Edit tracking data
::::::
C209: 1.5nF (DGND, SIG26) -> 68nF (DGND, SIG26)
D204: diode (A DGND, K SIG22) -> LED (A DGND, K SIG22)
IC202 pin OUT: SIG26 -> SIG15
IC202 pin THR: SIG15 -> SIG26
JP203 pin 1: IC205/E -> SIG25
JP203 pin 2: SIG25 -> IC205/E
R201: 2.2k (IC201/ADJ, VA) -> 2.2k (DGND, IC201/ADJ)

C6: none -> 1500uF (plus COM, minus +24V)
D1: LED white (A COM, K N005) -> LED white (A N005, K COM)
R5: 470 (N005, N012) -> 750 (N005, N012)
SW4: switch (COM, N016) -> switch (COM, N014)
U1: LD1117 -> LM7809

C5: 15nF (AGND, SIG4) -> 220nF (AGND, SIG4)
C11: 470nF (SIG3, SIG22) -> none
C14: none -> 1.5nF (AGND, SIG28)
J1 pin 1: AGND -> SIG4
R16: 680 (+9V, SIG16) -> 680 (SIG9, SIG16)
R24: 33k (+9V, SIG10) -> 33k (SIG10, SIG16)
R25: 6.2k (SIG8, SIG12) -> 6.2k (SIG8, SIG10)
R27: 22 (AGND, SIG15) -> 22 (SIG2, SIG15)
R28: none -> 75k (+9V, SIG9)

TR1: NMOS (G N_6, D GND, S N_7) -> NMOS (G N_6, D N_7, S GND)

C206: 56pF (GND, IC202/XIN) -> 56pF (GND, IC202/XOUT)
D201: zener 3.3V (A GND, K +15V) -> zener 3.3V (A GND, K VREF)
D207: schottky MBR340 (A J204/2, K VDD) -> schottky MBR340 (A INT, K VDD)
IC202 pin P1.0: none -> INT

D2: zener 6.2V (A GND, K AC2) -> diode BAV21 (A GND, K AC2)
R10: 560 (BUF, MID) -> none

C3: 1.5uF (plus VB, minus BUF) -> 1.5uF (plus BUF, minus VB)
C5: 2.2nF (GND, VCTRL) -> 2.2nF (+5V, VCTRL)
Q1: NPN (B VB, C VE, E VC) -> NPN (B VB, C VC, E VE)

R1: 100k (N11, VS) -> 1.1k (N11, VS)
::::::
Check each line above for the word "minus" and copy the ones that have it.

**Exercise answer:**
C6: none -> 1500uF (plus COM, minus +24V)
C3: 1.5uF (plus VB, minus BUF) -> 1.5uF (plus BUF, minus VB)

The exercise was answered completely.